#### Information provided:
::::::

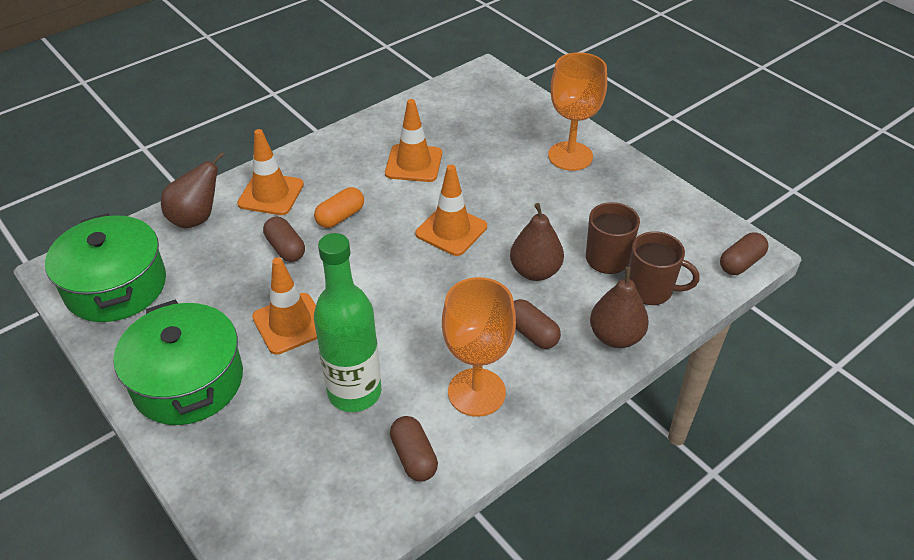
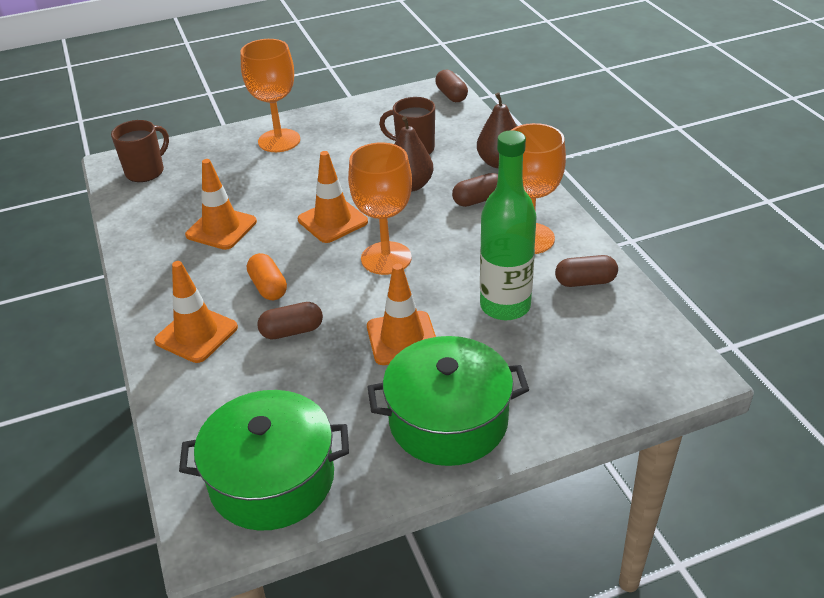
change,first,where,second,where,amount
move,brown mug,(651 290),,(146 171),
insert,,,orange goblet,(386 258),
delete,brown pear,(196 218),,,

::::::

#### What is required:
The listing should be transcribed in full, exactly, and without its pictures.

#### Result below:
change,first,where,second,where,amount
move,brown mug,(651 290),,(146 171),
insert,,,orange goblet,(386 258),
delete,brown pear,(196 218),,,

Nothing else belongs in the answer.